About this task
Please restate word for word the line holding "turquoise pyramid (no. 2 from left)" and every following line through the end of the entries.

Data supplied
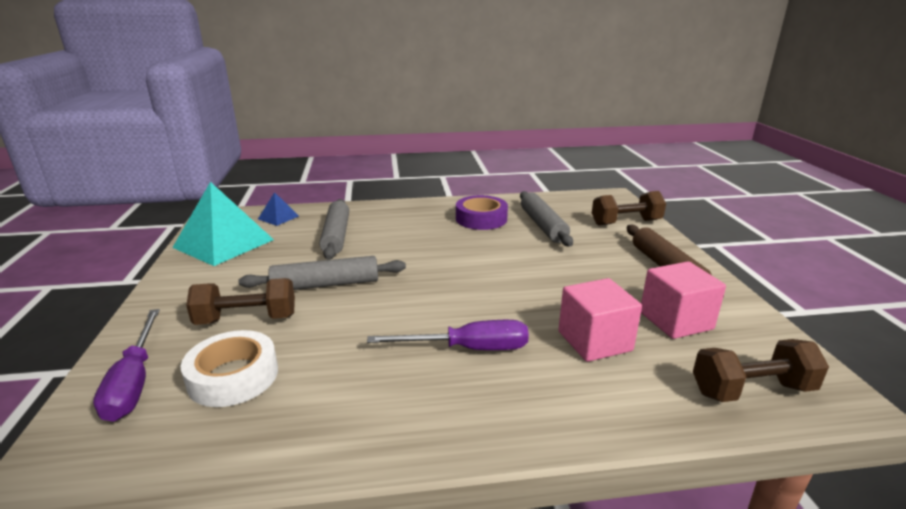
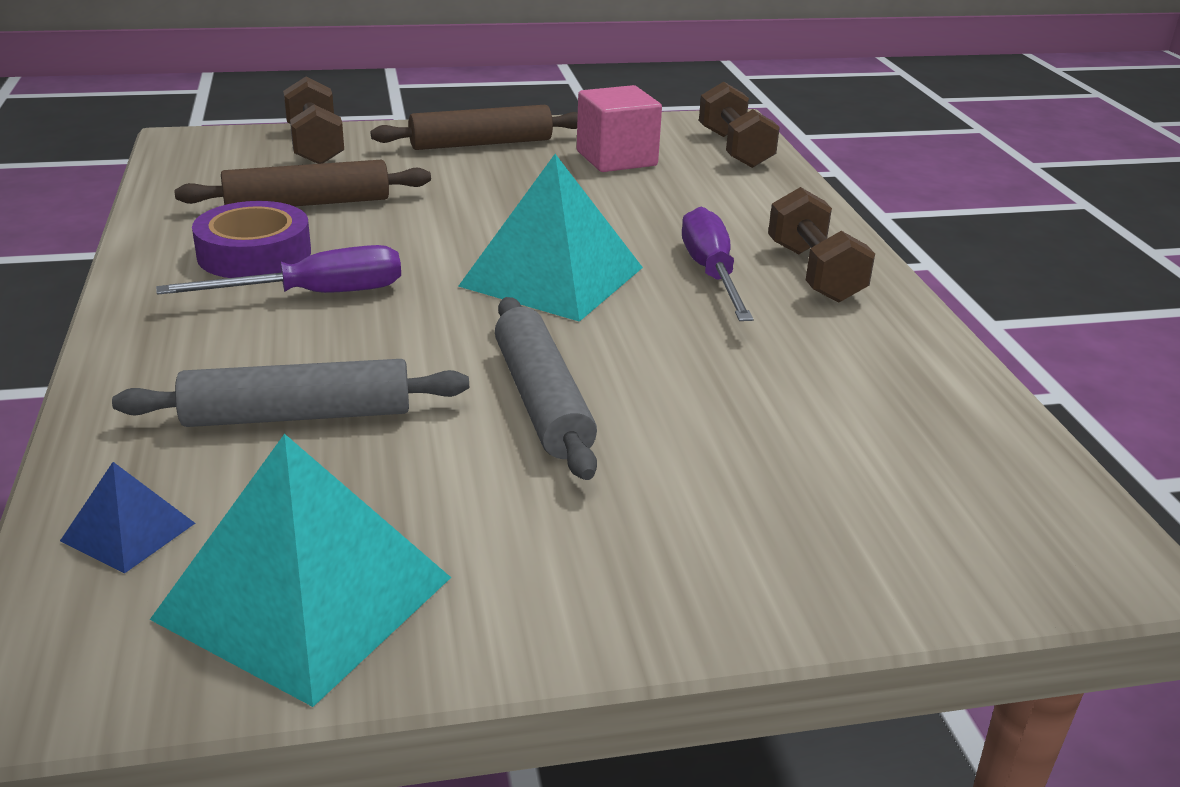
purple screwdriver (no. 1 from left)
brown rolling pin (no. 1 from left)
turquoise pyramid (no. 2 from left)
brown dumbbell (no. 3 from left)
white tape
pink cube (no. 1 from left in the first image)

Result of this exercise
turquoise pyramid (no. 2 from left)
brown dumbbell (no. 3 from left)
white tape
pink cube (no. 1 from left in the first image)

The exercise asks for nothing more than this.